» EXERCISE DETAILS: Retype the complete listing exactly as it appears.

» INFORMATION GIVEN:

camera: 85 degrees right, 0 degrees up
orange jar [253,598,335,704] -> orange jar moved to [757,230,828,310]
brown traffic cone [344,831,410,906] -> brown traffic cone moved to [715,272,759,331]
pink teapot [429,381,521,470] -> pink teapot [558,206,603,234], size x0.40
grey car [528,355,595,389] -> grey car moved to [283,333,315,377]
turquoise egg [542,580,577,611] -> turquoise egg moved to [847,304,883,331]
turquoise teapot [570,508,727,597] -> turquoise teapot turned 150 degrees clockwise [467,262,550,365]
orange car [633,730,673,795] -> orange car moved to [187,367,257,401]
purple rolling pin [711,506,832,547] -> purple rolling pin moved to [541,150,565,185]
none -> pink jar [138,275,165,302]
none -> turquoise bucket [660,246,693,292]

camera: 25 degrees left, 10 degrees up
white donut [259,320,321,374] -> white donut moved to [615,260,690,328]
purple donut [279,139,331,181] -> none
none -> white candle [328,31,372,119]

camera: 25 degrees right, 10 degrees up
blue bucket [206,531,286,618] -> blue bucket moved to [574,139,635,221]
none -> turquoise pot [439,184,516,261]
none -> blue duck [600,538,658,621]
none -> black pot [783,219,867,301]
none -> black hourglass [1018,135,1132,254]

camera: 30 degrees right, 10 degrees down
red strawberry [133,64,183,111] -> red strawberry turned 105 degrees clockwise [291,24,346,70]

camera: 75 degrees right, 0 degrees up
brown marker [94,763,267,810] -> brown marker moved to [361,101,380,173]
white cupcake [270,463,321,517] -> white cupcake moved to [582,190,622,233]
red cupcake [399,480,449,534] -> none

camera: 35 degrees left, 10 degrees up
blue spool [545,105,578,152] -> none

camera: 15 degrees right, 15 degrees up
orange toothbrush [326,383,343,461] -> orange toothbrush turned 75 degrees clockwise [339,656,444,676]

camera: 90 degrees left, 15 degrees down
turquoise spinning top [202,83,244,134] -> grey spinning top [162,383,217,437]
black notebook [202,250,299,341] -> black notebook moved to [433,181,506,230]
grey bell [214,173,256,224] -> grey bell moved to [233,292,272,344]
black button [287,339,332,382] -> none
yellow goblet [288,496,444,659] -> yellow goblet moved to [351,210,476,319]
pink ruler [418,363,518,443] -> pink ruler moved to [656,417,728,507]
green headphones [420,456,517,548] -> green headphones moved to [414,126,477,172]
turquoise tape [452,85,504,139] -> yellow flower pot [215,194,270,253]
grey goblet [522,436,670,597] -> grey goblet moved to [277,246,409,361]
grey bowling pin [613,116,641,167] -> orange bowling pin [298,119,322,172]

» EXPECTED OUTPUT:
camera: 85 degrees right, 0 degrees up
orange jar [253,598,335,704] -> orange jar moved to [757,230,828,310]
brown traffic cone [344,831,410,906] -> brown traffic cone moved to [715,272,759,331]
pink teapot [429,381,521,470] -> pink teapot [558,206,603,234], size x0.40
grey car [528,355,595,389] -> grey car moved to [283,333,315,377]
turquoise egg [542,580,577,611] -> turquoise egg moved to [847,304,883,331]
turquoise teapot [570,508,727,597] -> turquoise teapot turned 150 degrees clockwise [467,262,550,365]
orange car [633,730,673,795] -> orange car moved to [187,367,257,401]
purple rolling pin [711,506,832,547] -> purple rolling pin moved to [541,150,565,185]
none -> pink jar [138,275,165,302]
none -> turquoise bucket [660,246,693,292]

camera: 25 degrees left, 10 degrees up
white donut [259,320,321,374] -> white donut moved to [615,260,690,328]
purple donut [279,139,331,181] -> none
none -> white candle [328,31,372,119]

camera: 25 degrees right, 10 degrees up
blue bucket [206,531,286,618] -> blue bucket moved to [574,139,635,221]
none -> turquoise pot [439,184,516,261]
none -> blue duck [600,538,658,621]
none -> black pot [783,219,867,301]
none -> black hourglass [1018,135,1132,254]

camera: 30 degrees right, 10 degrees down
red strawberry [133,64,183,111] -> red strawberry turned 105 degrees clockwise [291,24,346,70]

camera: 75 degrees right, 0 degrees up
brown marker [94,763,267,810] -> brown marker moved to [361,101,380,173]
white cupcake [270,463,321,517] -> white cupcake moved to [582,190,622,233]
red cupcake [399,480,449,534] -> none

camera: 35 degrees left, 10 degrees up
blue spool [545,105,578,152] -> none

camera: 15 degrees right, 15 degrees up
orange toothbrush [326,383,343,461] -> orange toothbrush turned 75 degrees clockwise [339,656,444,676]

camera: 90 degrees left, 15 degrees down
turquoise spinning top [202,83,244,134] -> grey spinning top [162,383,217,437]
black notebook [202,250,299,341] -> black notebook moved to [433,181,506,230]
grey bell [214,173,256,224] -> grey bell moved to [233,292,272,344]
black button [287,339,332,382] -> none
yellow goblet [288,496,444,659] -> yellow goblet moved to [351,210,476,319]
pink ruler [418,363,518,443] -> pink ruler moved to [656,417,728,507]
green headphones [420,456,517,548] -> green headphones moved to [414,126,477,172]
turquoise tape [452,85,504,139] -> yellow flower pot [215,194,270,253]
grey goblet [522,436,670,597] -> grey goblet moved to [277,246,409,361]
grey bowling pin [613,116,641,167] -> orange bowling pin [298,119,322,172]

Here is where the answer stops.